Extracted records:
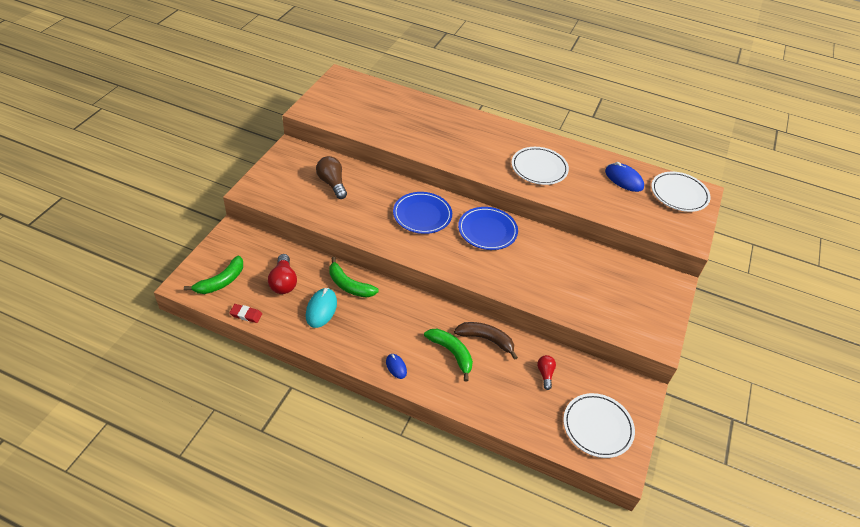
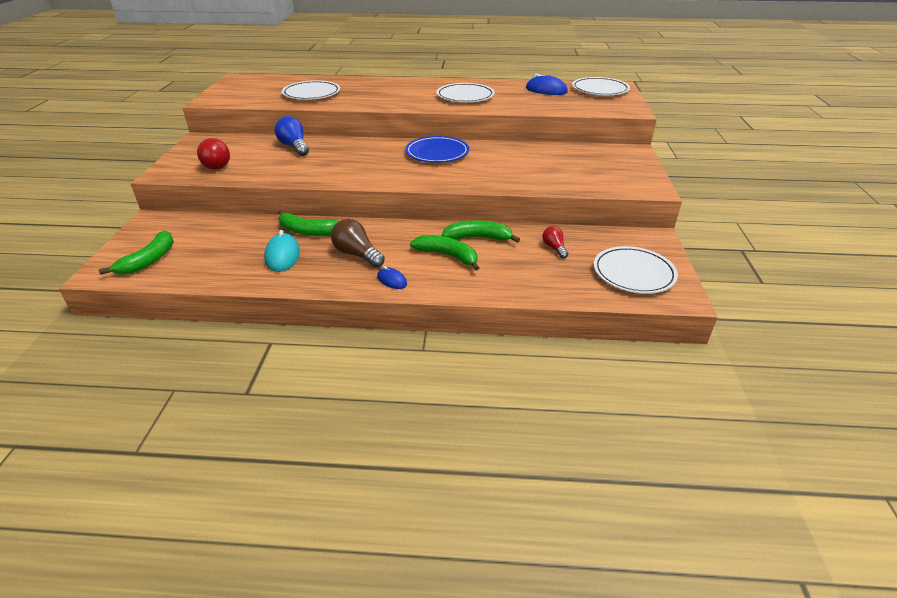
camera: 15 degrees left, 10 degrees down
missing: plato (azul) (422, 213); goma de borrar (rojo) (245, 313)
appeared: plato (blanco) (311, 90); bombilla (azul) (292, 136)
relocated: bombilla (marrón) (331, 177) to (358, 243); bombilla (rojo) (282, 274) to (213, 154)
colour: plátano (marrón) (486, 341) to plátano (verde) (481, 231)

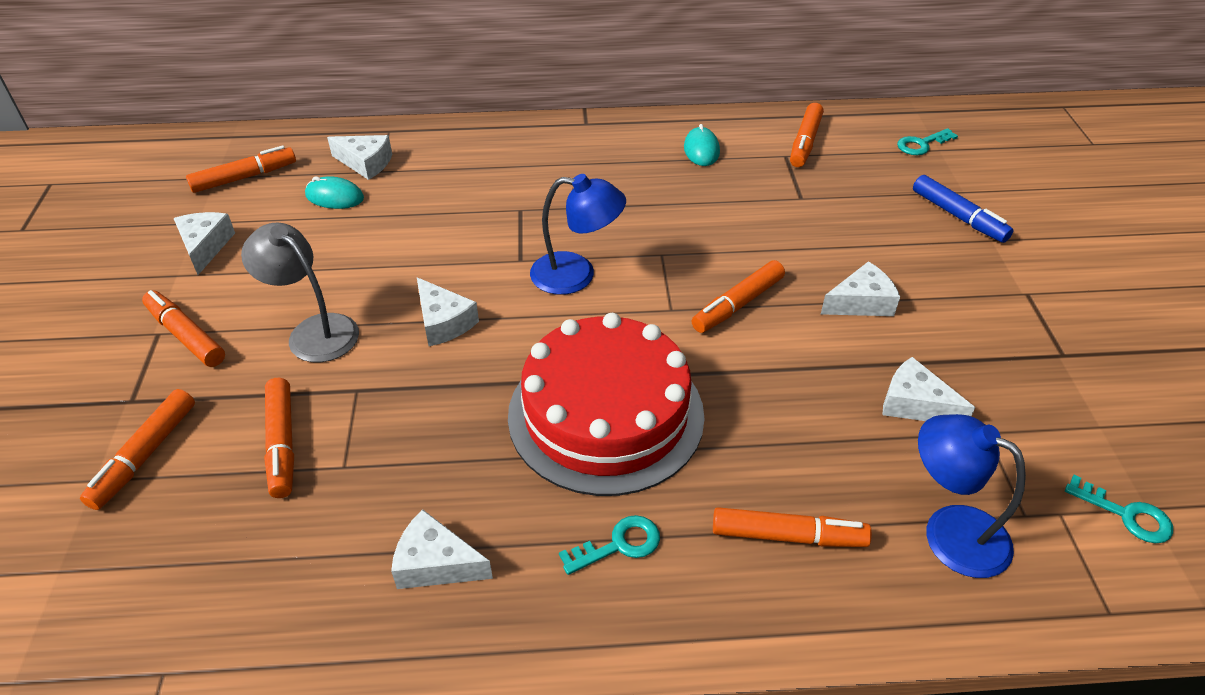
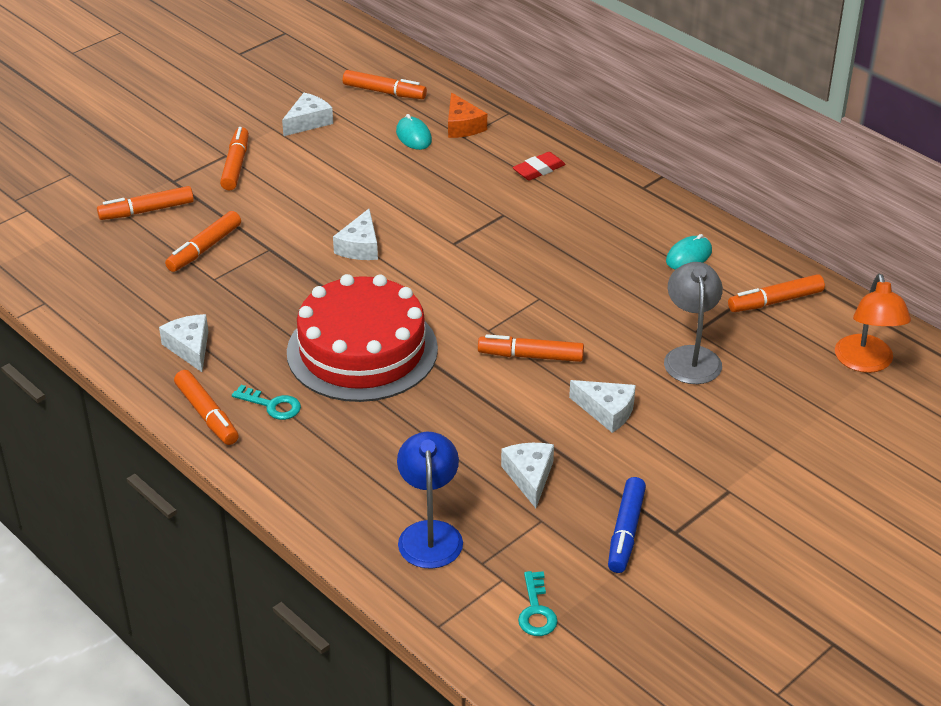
camera: 50 degrees right, 5 degrees down
missing: lámpara (azul) (578, 234)
appeared: goma de borrar (rojo) (539, 166)
relocated: rotulador (azul) (963, 209) to (627, 525); lámpara (gris) (300, 292) to (693, 323); rotulador (naranja) (792, 527) to (206, 407)
exchanged: llave (turquesa) (927, 141) to lámpara (naranja) (873, 323)
colour: queso (blanco) (359, 157) to queso (naranja) (467, 115)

WHAT YOU NEED TO DO: For each line above that contains "appeared", make a copy.

WORKED SOLUTION:
appeared: plato (blanco) (311, 90); bombilla (azul) (292, 136)
appeared: goma de borrar (rojo) (539, 166)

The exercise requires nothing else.